* [Work instruction]
Starting with the line that contains "(291, 141) = (426, 768): brown", copy out each line through the end of the entries below, exactly as written, and nothing else.

*** Opening Given data ***

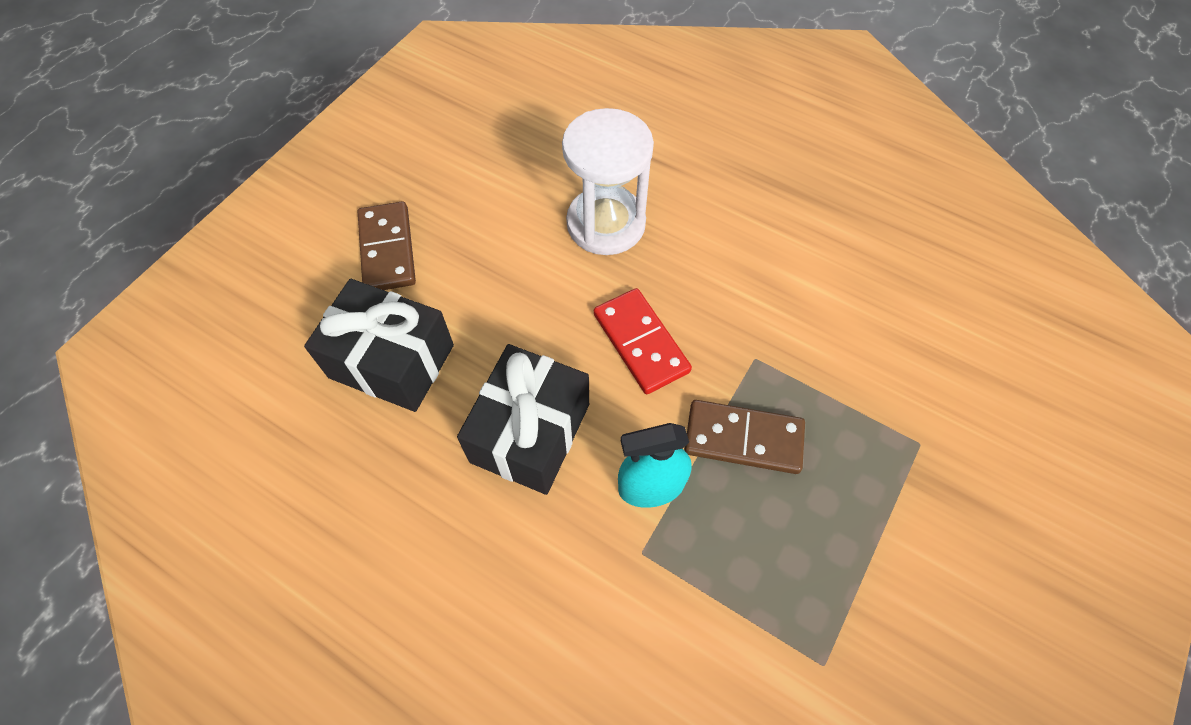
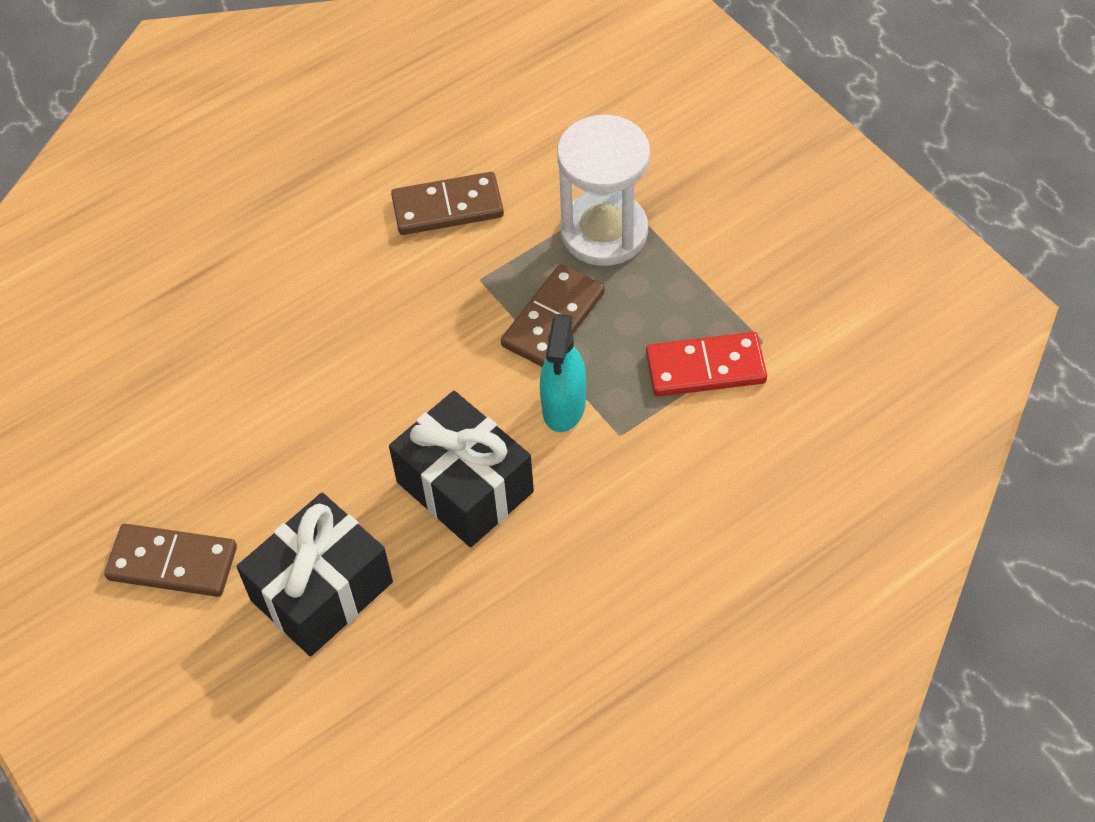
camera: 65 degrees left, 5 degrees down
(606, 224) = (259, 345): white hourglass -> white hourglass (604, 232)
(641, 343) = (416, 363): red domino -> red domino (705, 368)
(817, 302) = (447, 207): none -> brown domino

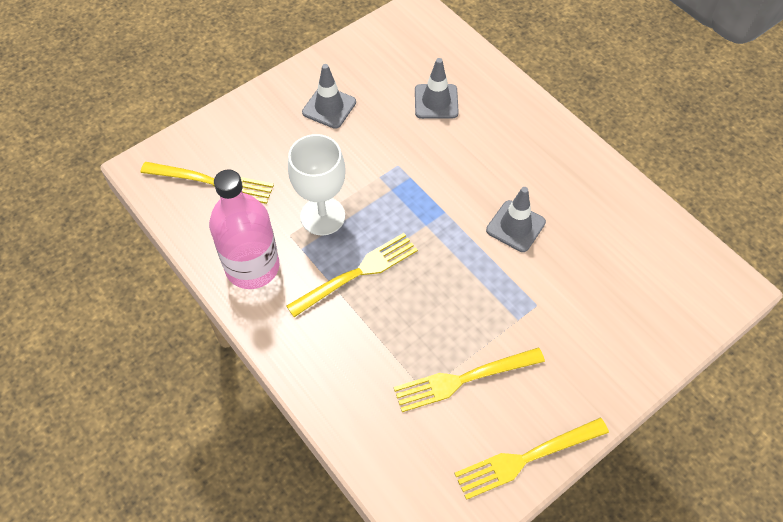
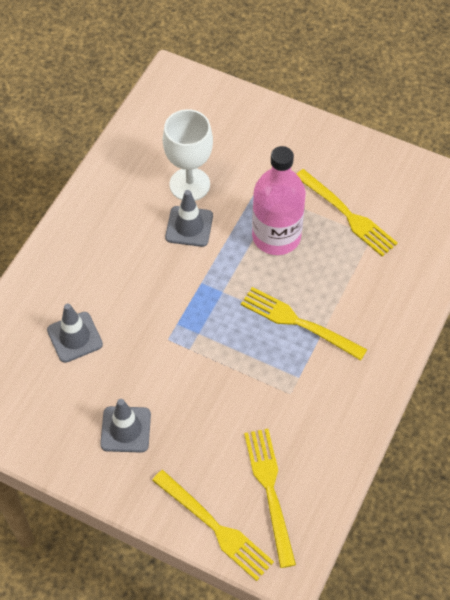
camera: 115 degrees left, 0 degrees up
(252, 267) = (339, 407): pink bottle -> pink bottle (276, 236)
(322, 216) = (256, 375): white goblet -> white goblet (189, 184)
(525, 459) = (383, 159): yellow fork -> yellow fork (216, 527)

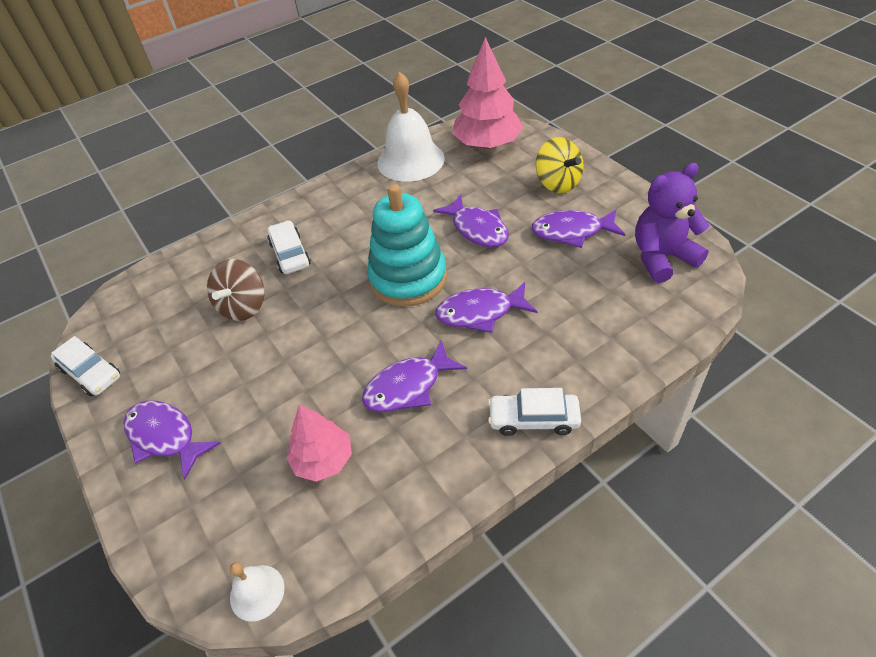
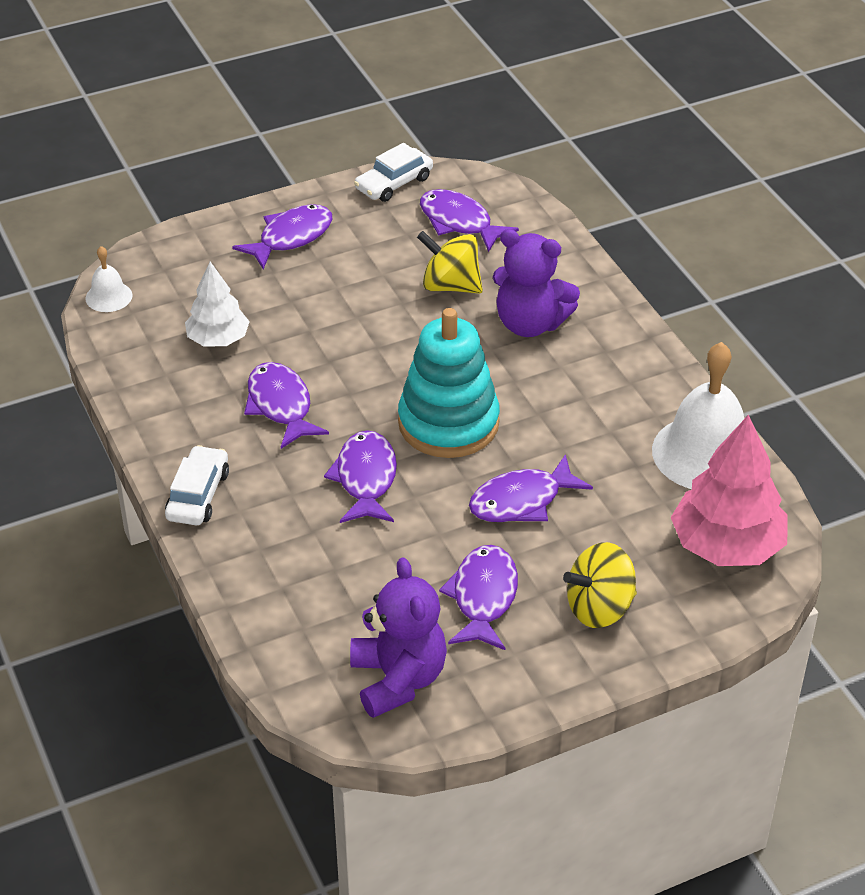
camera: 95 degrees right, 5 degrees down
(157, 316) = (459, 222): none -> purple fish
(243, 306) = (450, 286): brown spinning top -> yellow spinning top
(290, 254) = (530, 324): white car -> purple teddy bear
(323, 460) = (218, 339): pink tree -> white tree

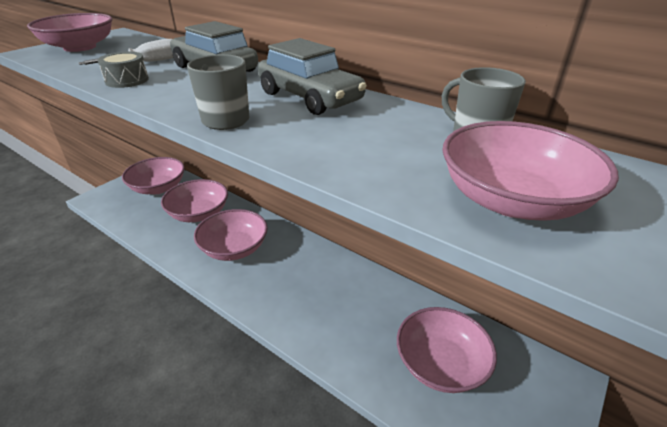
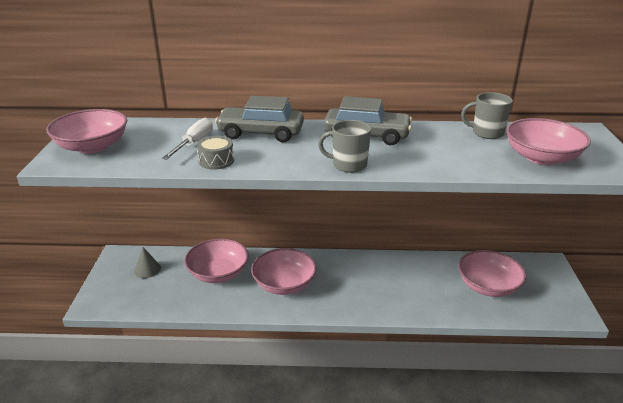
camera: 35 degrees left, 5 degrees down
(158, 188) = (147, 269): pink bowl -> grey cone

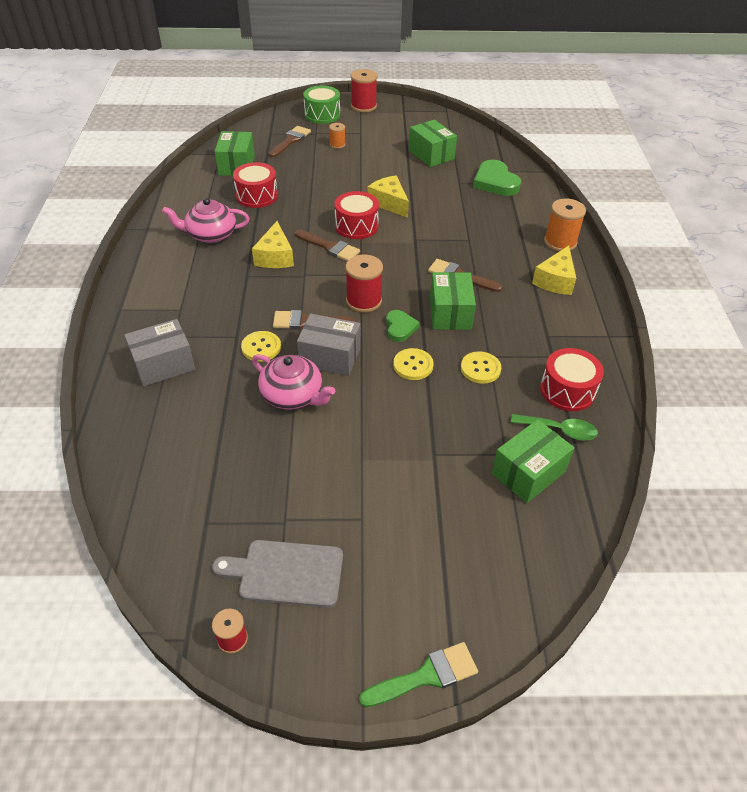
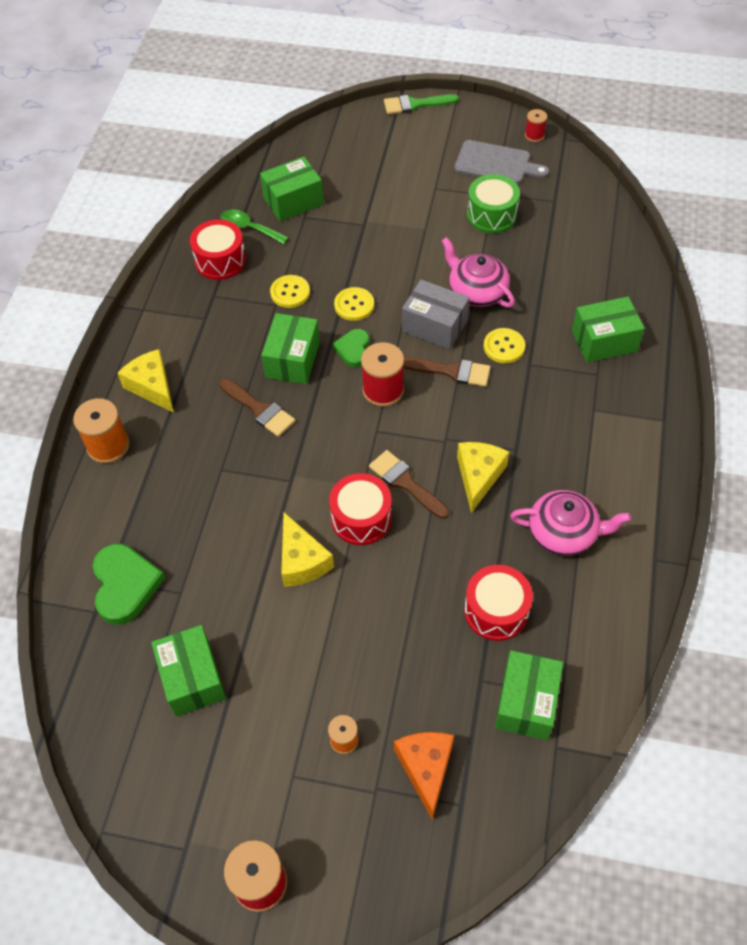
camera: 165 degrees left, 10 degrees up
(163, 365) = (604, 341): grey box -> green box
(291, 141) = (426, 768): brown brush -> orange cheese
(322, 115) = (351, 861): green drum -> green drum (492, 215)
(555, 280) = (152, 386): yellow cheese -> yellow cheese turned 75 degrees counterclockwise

*** Closing Given data ***

* [Written solution]
(291, 141) = (426, 768): brown brush -> orange cheese
(322, 115) = (351, 861): green drum -> green drum (492, 215)
(555, 280) = (152, 386): yellow cheese -> yellow cheese turned 75 degrees counterclockwise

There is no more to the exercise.